• EXERCISE: Would you reproduce exactly the lines below from the one holding "J1 pin 1: VDD -> GND" through the one holding "U1 pin IN+: none -> N_8", inclusive, and no others?

• AVAILABLE DATA:
# # #
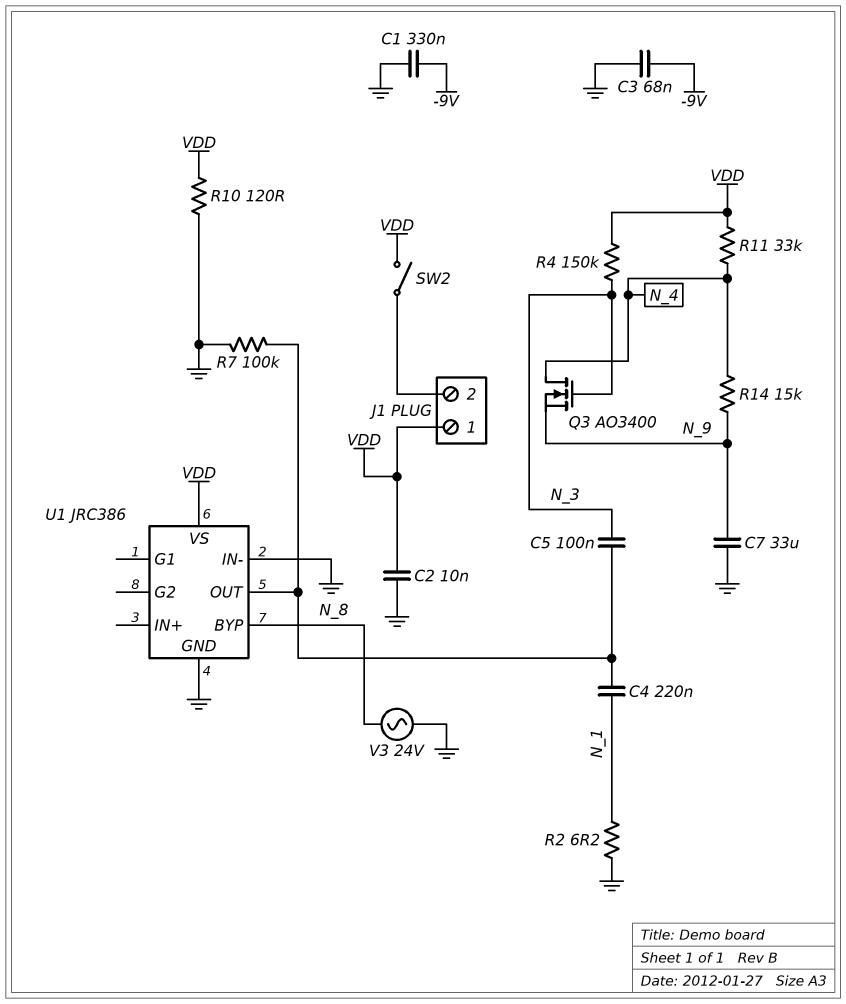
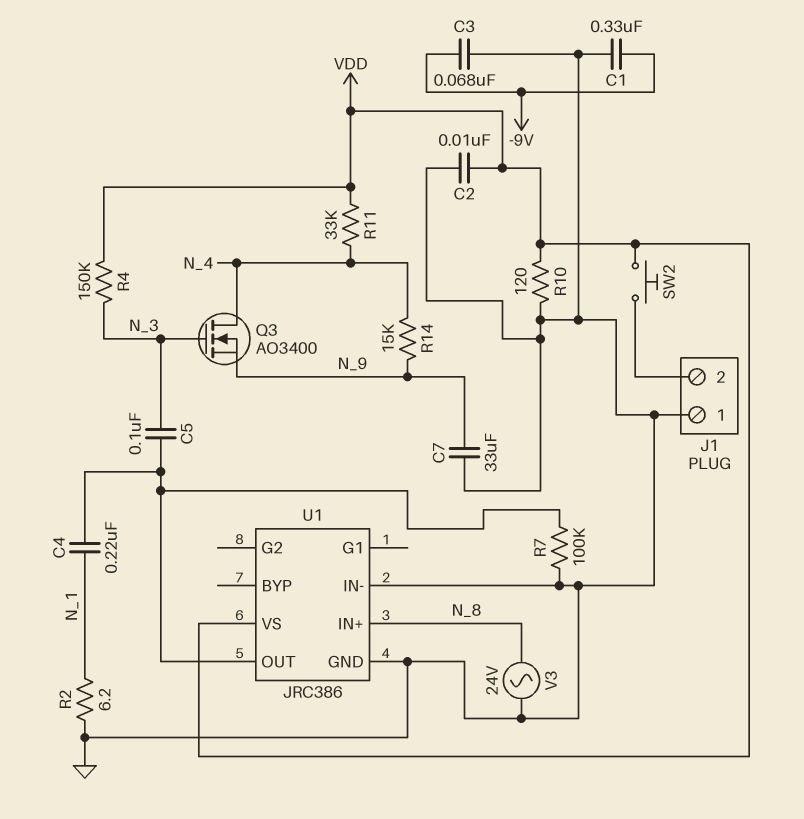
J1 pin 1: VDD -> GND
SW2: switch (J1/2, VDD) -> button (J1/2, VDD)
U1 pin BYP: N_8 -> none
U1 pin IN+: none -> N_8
# # #
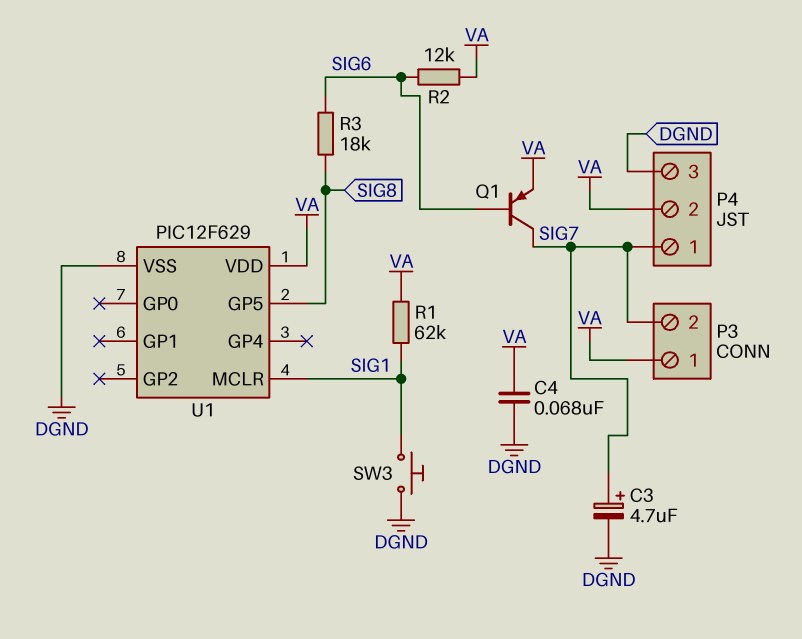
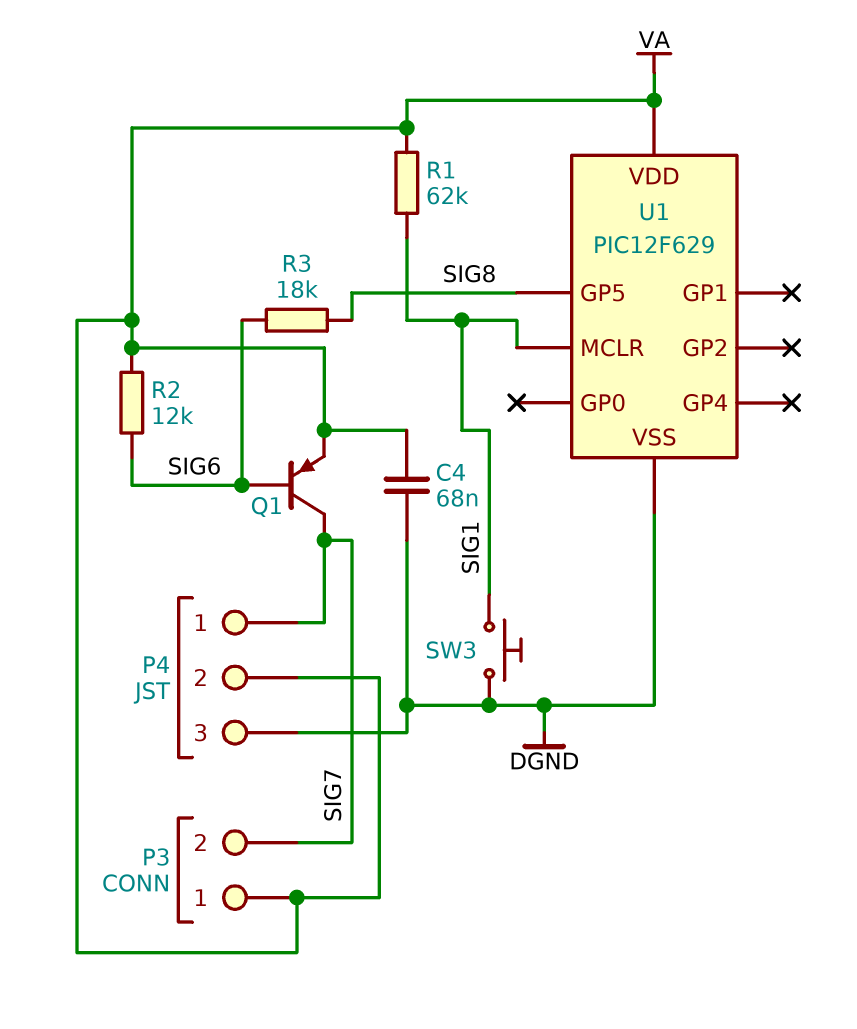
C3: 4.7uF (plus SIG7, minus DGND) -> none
# # #
• EXERCISE ANSWER:
J1 pin 1: VDD -> GND
SW2: switch (J1/2, VDD) -> button (J1/2, VDD)
U1 pin BYP: N_8 -> none
U1 pin IN+: none -> N_8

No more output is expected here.